Before-and-after change data:
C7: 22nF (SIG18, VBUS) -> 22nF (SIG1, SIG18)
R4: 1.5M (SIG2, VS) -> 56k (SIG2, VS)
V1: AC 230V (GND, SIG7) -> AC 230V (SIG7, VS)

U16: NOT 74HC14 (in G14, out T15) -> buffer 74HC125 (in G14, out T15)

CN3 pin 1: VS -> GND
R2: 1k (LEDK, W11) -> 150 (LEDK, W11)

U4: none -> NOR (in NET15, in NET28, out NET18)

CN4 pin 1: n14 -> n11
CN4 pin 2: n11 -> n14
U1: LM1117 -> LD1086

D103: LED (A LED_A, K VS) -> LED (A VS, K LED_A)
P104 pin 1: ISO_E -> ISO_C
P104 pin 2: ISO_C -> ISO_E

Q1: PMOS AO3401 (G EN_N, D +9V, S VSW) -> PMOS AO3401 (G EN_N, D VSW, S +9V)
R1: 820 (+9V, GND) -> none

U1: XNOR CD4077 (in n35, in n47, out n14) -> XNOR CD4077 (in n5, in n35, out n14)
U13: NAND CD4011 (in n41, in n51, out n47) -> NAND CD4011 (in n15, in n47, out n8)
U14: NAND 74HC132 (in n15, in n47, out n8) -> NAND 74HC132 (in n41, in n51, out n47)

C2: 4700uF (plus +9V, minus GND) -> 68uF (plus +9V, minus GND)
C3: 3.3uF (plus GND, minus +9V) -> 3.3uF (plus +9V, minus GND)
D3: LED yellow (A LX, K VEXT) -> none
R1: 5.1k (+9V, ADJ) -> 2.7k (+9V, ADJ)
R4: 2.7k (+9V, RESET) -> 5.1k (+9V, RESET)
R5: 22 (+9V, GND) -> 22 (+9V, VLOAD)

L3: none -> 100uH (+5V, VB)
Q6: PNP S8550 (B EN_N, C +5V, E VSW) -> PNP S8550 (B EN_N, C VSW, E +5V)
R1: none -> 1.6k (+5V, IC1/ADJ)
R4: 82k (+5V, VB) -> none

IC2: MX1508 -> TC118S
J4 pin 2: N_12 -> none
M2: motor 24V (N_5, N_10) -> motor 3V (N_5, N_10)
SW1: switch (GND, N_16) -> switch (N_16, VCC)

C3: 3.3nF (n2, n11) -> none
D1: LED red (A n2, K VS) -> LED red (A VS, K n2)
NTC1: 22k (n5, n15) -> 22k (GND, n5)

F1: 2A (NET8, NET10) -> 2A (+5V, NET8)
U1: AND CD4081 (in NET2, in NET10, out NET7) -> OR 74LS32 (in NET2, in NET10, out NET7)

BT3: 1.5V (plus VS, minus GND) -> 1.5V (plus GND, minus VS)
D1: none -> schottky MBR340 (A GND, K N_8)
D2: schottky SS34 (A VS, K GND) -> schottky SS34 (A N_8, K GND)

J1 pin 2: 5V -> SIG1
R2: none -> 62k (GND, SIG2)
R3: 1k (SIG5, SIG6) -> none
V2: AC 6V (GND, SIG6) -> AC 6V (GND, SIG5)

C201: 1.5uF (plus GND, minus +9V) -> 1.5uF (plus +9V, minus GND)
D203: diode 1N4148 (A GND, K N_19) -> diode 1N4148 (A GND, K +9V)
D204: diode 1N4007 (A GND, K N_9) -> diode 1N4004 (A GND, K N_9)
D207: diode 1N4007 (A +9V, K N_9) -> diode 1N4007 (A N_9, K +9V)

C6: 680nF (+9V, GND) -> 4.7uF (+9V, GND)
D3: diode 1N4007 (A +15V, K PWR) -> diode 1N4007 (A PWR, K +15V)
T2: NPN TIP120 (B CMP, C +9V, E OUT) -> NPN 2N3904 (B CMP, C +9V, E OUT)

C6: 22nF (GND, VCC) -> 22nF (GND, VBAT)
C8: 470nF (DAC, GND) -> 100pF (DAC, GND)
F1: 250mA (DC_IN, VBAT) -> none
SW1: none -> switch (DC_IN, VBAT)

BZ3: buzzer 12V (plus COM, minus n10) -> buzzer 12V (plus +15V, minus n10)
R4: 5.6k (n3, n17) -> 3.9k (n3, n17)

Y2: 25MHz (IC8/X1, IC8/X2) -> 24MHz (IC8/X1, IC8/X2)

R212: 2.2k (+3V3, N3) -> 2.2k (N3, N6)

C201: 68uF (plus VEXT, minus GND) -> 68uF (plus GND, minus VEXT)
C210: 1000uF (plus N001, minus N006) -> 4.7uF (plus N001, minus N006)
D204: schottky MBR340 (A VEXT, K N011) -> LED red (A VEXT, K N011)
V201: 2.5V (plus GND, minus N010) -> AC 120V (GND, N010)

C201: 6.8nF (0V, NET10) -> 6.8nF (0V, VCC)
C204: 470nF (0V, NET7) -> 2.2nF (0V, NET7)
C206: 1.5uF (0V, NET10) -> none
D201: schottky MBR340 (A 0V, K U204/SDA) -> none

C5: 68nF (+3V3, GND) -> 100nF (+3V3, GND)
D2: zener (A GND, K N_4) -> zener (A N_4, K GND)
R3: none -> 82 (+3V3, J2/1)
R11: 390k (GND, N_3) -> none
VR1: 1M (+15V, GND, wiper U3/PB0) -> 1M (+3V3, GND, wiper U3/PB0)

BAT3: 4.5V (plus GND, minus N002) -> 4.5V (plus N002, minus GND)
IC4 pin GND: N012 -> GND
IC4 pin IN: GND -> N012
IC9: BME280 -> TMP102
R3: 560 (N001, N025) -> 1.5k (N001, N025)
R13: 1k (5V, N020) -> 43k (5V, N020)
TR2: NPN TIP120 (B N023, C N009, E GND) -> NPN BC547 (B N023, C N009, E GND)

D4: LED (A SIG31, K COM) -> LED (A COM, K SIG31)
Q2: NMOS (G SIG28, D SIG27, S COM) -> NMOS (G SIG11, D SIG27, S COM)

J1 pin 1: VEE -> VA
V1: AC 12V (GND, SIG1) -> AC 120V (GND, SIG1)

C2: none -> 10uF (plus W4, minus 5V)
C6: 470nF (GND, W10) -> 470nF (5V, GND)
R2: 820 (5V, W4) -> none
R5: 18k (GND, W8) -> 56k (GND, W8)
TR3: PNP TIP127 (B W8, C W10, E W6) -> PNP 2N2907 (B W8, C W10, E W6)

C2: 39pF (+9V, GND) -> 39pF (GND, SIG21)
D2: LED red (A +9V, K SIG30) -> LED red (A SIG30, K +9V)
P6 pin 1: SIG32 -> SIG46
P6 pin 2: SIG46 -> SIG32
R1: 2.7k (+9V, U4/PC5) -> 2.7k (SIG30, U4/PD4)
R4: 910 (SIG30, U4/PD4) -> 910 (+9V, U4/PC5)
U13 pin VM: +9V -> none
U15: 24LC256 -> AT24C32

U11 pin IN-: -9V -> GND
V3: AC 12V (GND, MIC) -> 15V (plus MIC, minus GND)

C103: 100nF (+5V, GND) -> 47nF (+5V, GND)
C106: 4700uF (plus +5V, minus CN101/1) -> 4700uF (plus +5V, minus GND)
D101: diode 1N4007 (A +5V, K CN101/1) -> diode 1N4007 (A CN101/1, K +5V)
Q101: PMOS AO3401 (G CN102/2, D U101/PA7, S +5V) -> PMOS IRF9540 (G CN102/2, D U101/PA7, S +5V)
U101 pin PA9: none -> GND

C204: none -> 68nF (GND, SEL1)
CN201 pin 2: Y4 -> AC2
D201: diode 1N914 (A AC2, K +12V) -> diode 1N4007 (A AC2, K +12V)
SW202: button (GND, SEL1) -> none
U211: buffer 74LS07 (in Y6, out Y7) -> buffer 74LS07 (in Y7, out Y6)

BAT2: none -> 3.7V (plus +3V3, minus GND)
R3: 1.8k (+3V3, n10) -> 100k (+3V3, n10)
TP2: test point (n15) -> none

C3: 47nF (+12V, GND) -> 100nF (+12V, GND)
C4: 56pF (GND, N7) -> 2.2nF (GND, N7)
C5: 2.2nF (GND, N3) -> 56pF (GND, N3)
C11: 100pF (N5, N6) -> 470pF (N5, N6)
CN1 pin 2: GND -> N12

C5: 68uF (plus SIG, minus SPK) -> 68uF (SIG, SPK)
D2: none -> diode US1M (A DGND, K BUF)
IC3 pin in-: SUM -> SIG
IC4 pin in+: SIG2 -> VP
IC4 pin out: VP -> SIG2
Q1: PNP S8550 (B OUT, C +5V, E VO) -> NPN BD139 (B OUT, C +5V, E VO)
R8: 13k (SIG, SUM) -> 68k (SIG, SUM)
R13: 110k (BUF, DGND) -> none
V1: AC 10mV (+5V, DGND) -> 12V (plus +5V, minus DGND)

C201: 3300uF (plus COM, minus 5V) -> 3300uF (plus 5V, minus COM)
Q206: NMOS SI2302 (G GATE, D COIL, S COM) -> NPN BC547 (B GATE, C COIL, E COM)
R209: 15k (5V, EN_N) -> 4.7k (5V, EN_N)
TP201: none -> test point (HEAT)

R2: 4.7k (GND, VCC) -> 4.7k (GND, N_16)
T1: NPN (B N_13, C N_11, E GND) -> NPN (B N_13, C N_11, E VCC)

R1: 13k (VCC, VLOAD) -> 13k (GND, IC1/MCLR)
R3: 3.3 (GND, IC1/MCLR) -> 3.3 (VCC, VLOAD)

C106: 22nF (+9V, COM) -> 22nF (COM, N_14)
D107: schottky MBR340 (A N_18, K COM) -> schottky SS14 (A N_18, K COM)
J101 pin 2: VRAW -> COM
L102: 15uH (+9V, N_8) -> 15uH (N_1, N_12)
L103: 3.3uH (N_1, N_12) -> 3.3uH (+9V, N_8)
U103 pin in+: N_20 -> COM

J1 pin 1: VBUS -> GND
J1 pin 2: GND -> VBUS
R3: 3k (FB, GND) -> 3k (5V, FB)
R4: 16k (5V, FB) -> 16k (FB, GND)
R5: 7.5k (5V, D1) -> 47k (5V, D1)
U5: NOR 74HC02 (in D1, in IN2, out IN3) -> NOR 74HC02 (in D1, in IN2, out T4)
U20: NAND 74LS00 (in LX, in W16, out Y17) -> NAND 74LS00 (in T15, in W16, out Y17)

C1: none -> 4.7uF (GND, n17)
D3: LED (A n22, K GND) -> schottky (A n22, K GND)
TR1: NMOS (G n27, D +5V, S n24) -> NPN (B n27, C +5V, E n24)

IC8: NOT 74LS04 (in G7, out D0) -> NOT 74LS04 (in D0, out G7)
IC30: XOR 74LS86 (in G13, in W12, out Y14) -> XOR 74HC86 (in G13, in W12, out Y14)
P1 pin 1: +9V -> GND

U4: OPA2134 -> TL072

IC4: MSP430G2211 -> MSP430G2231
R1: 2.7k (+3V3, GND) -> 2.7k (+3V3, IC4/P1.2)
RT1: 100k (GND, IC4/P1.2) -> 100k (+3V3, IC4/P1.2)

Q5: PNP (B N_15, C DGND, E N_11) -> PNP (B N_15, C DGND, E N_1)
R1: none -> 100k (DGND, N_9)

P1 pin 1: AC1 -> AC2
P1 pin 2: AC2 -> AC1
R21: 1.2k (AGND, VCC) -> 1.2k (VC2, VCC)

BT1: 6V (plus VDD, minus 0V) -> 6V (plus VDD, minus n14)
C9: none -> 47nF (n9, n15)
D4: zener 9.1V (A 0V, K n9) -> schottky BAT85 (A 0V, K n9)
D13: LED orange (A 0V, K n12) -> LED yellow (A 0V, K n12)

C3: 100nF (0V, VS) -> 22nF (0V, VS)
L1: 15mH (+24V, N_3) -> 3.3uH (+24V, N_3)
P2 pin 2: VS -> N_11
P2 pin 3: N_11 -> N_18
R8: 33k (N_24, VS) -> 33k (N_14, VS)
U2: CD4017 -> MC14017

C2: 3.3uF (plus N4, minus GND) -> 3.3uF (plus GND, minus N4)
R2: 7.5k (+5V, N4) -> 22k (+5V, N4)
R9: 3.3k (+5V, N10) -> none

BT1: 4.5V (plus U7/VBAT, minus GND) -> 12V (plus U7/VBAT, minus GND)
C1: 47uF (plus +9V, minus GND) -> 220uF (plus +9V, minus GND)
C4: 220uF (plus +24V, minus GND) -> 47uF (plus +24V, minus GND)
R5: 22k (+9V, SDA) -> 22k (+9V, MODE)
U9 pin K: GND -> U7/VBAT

WORK INSTRUCTION: Which lines in the records above contain the string "zener"? Copy each one.

SOLUTION:
D2: zener (A GND, K N_4) -> zener (A N_4, K GND)
D4: zener 9.1V (A 0V, K n9) -> schottky BAT85 (A 0V, K n9)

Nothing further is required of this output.